## Goal of the exercise
From the first line to the last, write out the listing exactly.

[Data shown — start]

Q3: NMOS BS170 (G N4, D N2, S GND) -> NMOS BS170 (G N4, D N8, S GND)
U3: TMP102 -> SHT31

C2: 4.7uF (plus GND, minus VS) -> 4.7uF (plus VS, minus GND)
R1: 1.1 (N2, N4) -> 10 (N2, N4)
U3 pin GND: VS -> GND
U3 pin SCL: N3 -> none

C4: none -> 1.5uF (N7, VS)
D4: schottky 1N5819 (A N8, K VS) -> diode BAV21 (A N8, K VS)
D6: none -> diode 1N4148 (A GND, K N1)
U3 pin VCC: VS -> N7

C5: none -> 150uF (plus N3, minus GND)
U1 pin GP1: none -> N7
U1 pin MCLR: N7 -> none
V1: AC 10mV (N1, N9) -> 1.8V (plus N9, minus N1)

[Data shown — finish]

## Result
Q3: NMOS BS170 (G N4, D N2, S GND) -> NMOS BS170 (G N4, D N8, S GND)
U3: TMP102 -> SHT31

C2: 4.7uF (plus GND, minus VS) -> 4.7uF (plus VS, minus GND)
R1: 1.1 (N2, N4) -> 10 (N2, N4)
U3 pin GND: VS -> GND
U3 pin SCL: N3 -> none

C4: none -> 1.5uF (N7, VS)
D4: schottky 1N5819 (A N8, K VS) -> diode BAV21 (A N8, K VS)
D6: none -> diode 1N4148 (A GND, K N1)
U3 pin VCC: VS -> N7

C5: none -> 150uF (plus N3, minus GND)
U1 pin GP1: none -> N7
U1 pin MCLR: N7 -> none
V1: AC 10mV (N1, N9) -> 1.8V (plus N9, minus N1)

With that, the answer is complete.